▶ ASSIGNMENT
Please transcribe exactly, and only, the lines of the data below between the line holding "none -> black brick D9 level 1" and the line holding "red brick F6:F8", inclusive.

▶ EXERCISE MATERIAL
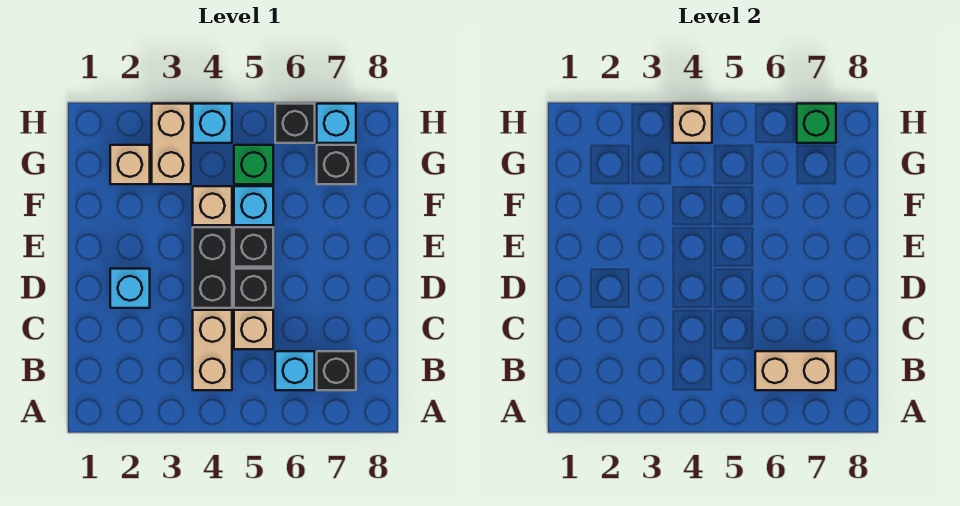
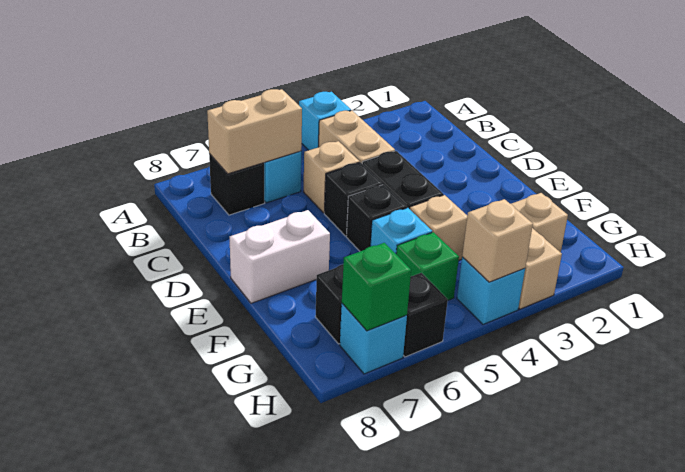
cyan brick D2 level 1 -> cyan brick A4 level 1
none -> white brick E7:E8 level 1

--

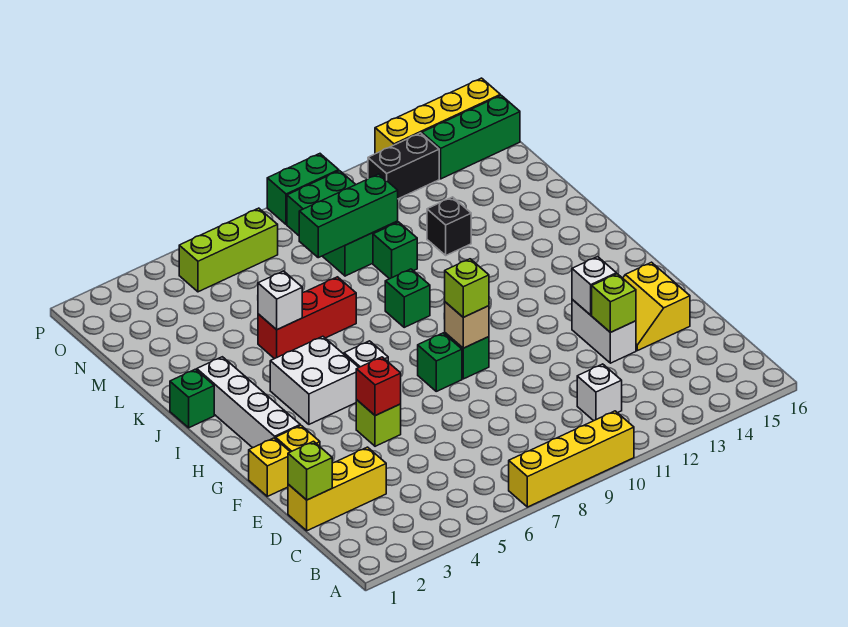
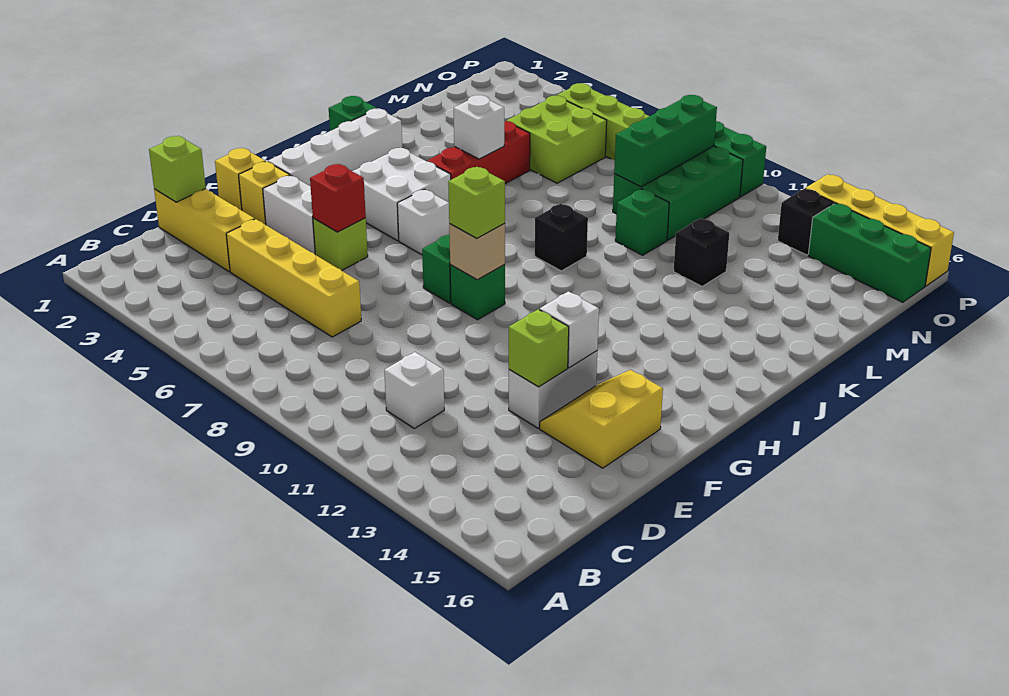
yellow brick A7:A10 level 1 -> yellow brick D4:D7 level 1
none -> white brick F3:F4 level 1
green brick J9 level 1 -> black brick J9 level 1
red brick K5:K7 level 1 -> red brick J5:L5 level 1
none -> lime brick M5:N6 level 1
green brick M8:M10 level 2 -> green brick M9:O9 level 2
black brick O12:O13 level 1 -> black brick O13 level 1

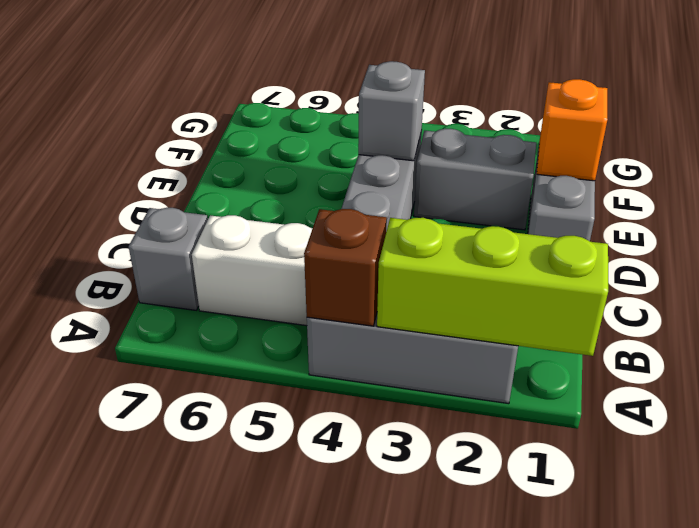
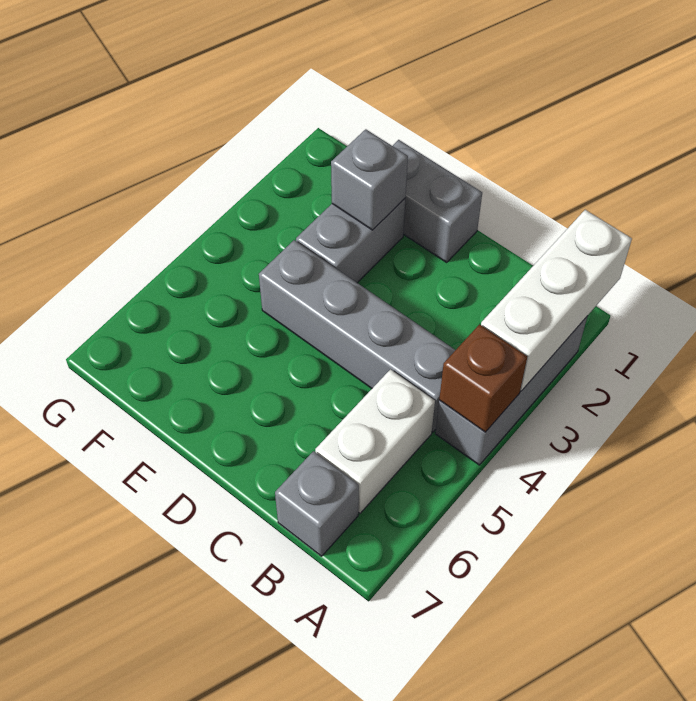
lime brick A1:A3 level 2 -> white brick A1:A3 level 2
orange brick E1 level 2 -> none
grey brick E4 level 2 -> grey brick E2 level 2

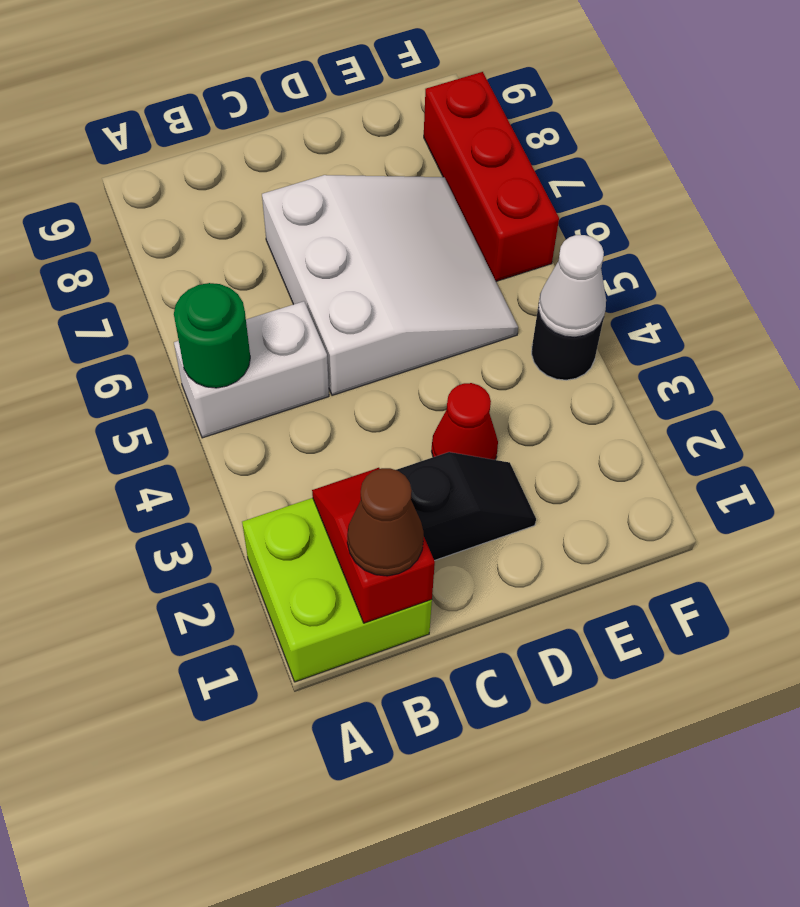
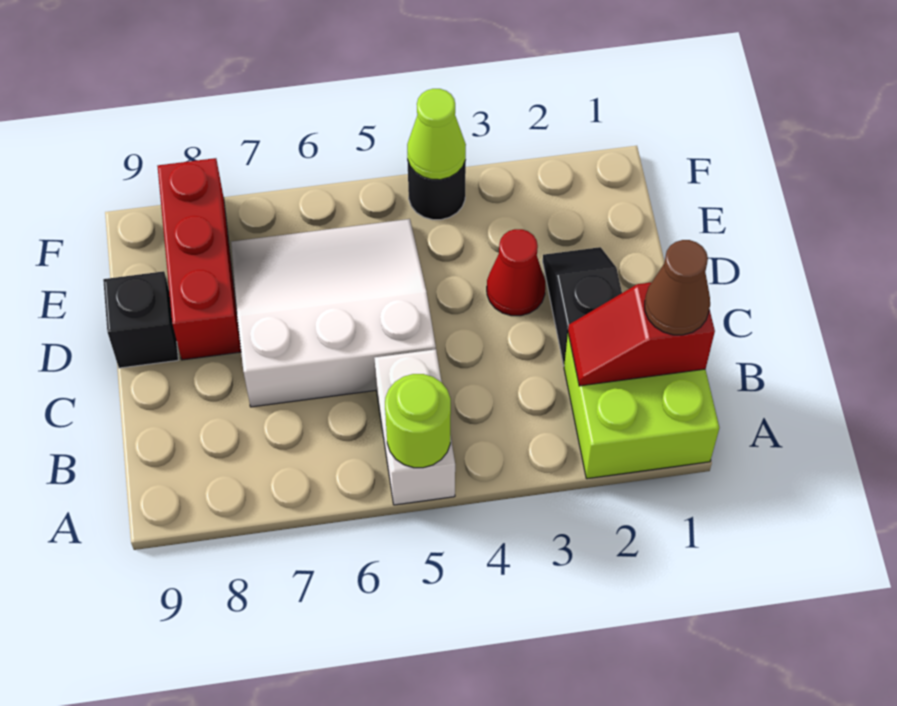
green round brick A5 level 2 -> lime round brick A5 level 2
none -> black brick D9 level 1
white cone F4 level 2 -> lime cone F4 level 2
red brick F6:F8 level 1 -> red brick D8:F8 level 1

▶ OUTPUT OF THE EXERCISE
none -> black brick D9 level 1
white cone F4 level 2 -> lime cone F4 level 2
red brick F6:F8 level 1 -> red brick D8:F8 level 1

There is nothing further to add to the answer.